(EXERCISE INPUTS begins)

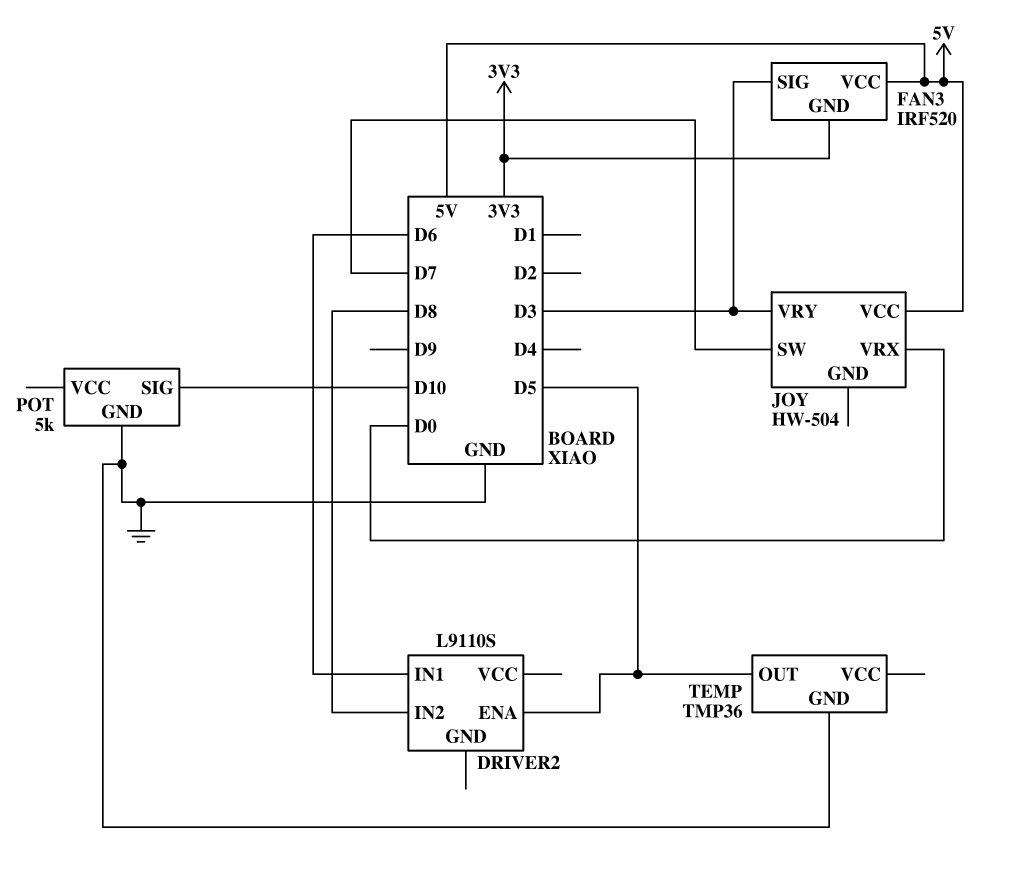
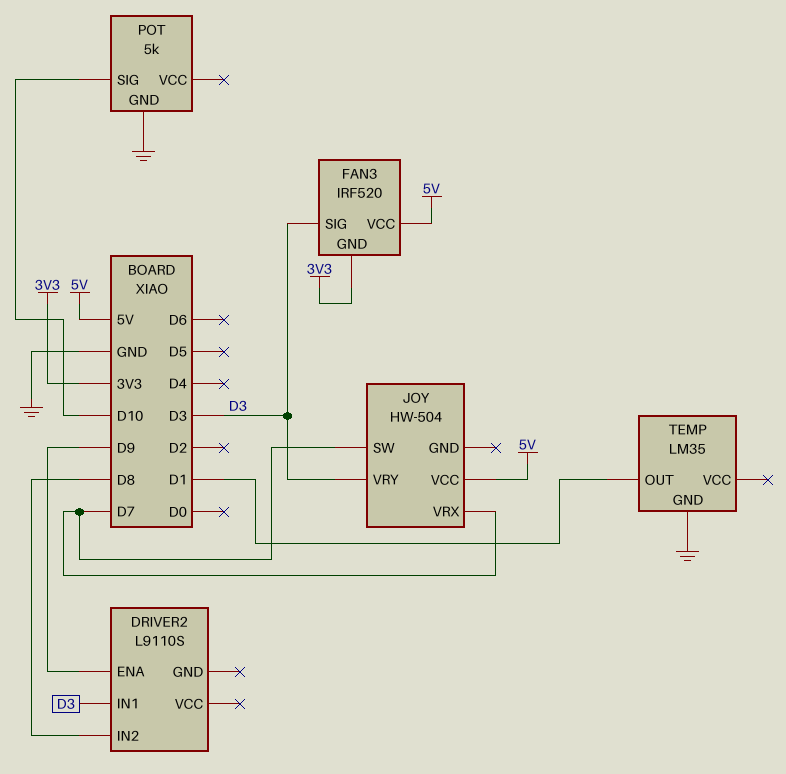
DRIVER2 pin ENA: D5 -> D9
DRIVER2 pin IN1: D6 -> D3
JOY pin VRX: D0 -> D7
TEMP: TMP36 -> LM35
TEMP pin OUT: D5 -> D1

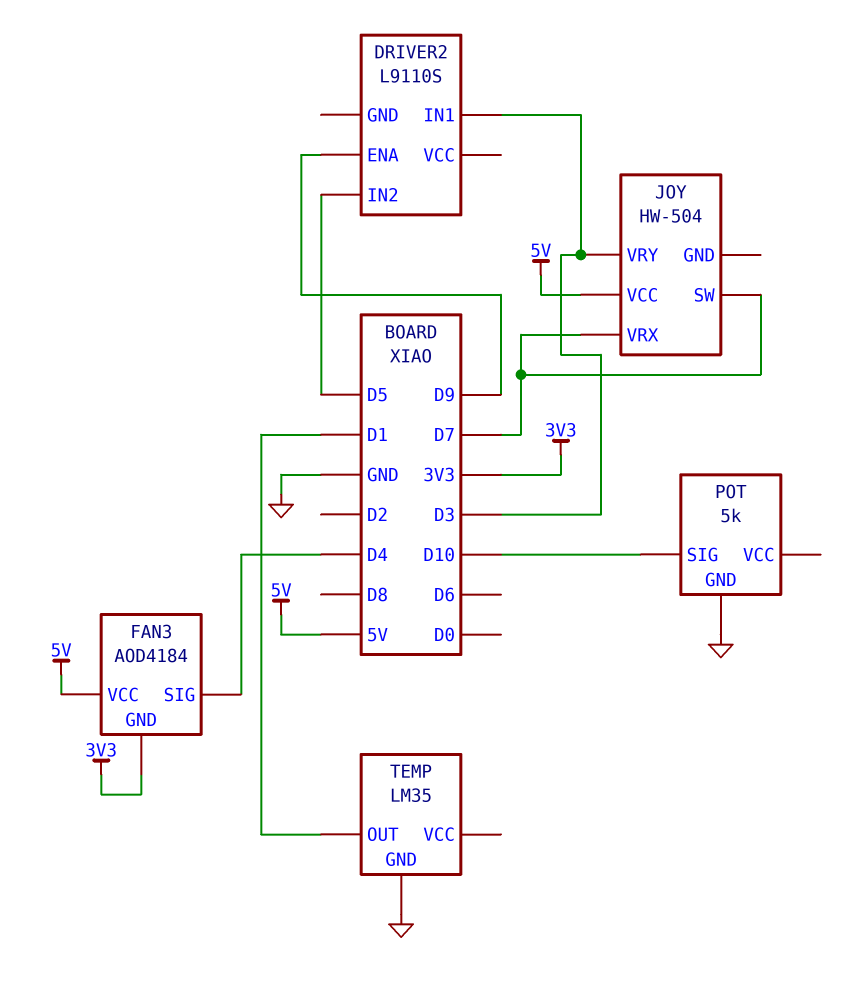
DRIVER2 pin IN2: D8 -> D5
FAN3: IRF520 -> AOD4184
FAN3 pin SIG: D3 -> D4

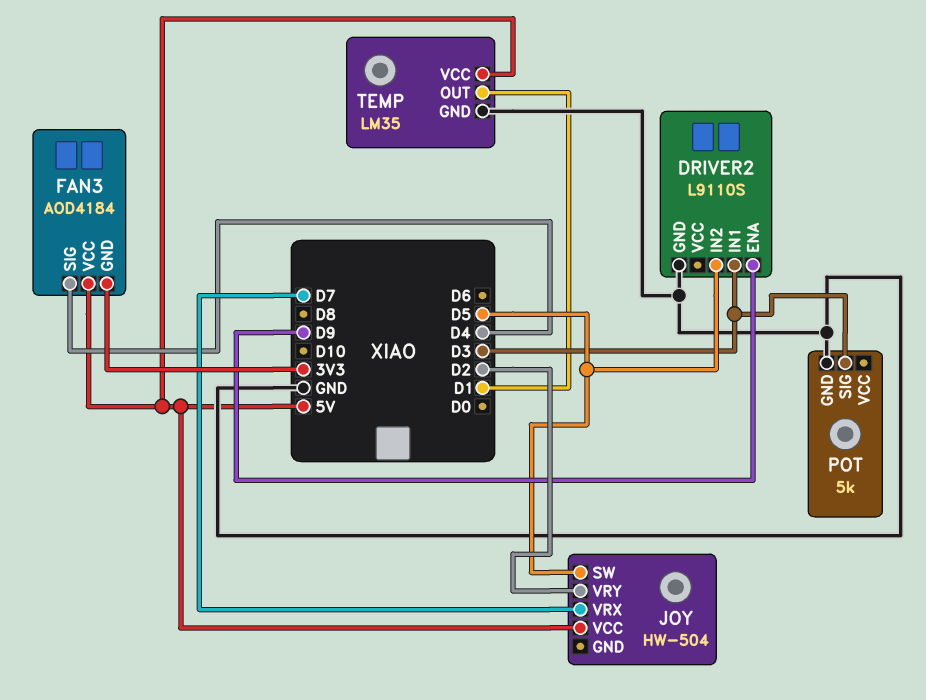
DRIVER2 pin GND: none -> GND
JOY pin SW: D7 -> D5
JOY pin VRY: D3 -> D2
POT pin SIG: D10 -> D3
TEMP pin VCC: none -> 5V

(EXERCISE INPUTS ends)
(EXERCISE INPUTS begins)

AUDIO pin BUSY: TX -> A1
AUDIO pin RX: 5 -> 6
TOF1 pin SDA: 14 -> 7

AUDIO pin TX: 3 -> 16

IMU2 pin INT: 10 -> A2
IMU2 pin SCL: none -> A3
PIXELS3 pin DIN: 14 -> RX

(EXERCISE INPUTS ends)

# DESCRIPTION OF THE TASK
Print nothing except the lines above from the one containing "FAN3 pin SIG: D3 -> D4" down to the one containing "TEMP pin VCC: none -> 5V", both included, exactly as written and free of pictures.

# EXERCISE RESPONSE
FAN3 pin SIG: D3 -> D4

DRIVER2 pin GND: none -> GND
JOY pin SW: D7 -> D5
JOY pin VRY: D3 -> D2
POT pin SIG: D10 -> D3
TEMP pin VCC: none -> 5V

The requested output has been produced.